Dataset excerpts:
◆ ◆ ◆ ◆ ◆

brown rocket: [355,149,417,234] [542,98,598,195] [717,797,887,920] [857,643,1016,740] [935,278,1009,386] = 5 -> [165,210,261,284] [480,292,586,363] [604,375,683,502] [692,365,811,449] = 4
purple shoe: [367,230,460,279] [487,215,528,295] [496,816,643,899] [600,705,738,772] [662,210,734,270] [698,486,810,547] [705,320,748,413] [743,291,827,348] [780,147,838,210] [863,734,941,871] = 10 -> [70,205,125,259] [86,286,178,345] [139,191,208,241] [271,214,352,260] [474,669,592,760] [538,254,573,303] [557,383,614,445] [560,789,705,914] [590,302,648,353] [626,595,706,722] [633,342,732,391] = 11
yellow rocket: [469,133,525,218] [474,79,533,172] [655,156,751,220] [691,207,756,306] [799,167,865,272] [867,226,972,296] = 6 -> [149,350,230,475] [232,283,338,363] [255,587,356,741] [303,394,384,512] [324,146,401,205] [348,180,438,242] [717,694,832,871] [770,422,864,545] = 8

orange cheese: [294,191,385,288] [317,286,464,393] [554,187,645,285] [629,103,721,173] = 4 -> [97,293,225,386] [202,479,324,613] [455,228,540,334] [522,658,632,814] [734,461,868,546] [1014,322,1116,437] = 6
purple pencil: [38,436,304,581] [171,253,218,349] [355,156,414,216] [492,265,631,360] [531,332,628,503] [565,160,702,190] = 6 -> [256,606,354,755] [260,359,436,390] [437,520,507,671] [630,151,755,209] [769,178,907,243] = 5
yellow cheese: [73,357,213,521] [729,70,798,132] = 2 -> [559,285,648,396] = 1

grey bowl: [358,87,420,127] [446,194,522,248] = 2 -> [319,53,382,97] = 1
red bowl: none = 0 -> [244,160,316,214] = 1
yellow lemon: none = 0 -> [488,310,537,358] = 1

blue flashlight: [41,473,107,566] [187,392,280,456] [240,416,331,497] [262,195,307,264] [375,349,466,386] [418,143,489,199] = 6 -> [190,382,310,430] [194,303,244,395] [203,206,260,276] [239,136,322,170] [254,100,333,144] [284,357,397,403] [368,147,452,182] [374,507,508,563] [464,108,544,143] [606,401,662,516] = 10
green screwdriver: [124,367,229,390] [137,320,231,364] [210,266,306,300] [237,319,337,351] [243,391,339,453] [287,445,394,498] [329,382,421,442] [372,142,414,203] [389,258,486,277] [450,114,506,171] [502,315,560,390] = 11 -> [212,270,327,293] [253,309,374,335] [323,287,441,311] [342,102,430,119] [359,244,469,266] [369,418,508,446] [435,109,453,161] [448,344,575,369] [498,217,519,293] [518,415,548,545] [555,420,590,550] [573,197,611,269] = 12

◆ ◆ ◆ ◆ ◆

» What you will do
The data above is to be given again, with every line exact.

» Expected answer
brown rocket: [355,149,417,234] [542,98,598,195] [717,797,887,920] [857,643,1016,740] [935,278,1009,386] = 5 -> [165,210,261,284] [480,292,586,363] [604,375,683,502] [692,365,811,449] = 4
purple shoe: [367,230,460,279] [487,215,528,295] [496,816,643,899] [600,705,738,772] [662,210,734,270] [698,486,810,547] [705,320,748,413] [743,291,827,348] [780,147,838,210] [863,734,941,871] = 10 -> [70,205,125,259] [86,286,178,345] [139,191,208,241] [271,214,352,260] [474,669,592,760] [538,254,573,303] [557,383,614,445] [560,789,705,914] [590,302,648,353] [626,595,706,722] [633,342,732,391] = 11
yellow rocket: [469,133,525,218] [474,79,533,172] [655,156,751,220] [691,207,756,306] [799,167,865,272] [867,226,972,296] = 6 -> [149,350,230,475] [232,283,338,363] [255,587,356,741] [303,394,384,512] [324,146,401,205] [348,180,438,242] [717,694,832,871] [770,422,864,545] = 8

orange cheese: [294,191,385,288] [317,286,464,393] [554,187,645,285] [629,103,721,173] = 4 -> [97,293,225,386] [202,479,324,613] [455,228,540,334] [522,658,632,814] [734,461,868,546] [1014,322,1116,437] = 6
purple pencil: [38,436,304,581] [171,253,218,349] [355,156,414,216] [492,265,631,360] [531,332,628,503] [565,160,702,190] = 6 -> [256,606,354,755] [260,359,436,390] [437,520,507,671] [630,151,755,209] [769,178,907,243] = 5
yellow cheese: [73,357,213,521] [729,70,798,132] = 2 -> [559,285,648,396] = 1

grey bowl: [358,87,420,127] [446,194,522,248] = 2 -> [319,53,382,97] = 1
red bowl: none = 0 -> [244,160,316,214] = 1
yellow lemon: none = 0 -> [488,310,537,358] = 1

blue flashlight: [41,473,107,566] [187,392,280,456] [240,416,331,497] [262,195,307,264] [375,349,466,386] [418,143,489,199] = 6 -> [190,382,310,430] [194,303,244,395] [203,206,260,276] [239,136,322,170] [254,100,333,144] [284,357,397,403] [368,147,452,182] [374,507,508,563] [464,108,544,143] [606,401,662,516] = 10
green screwdriver: [124,367,229,390] [137,320,231,364] [210,266,306,300] [237,319,337,351] [243,391,339,453] [287,445,394,498] [329,382,421,442] [372,142,414,203] [389,258,486,277] [450,114,506,171] [502,315,560,390] = 11 -> [212,270,327,293] [253,309,374,335] [323,287,441,311] [342,102,430,119] [359,244,469,266] [369,418,508,446] [435,109,453,161] [448,344,575,369] [498,217,519,293] [518,415,548,545] [555,420,590,550] [573,197,611,269] = 12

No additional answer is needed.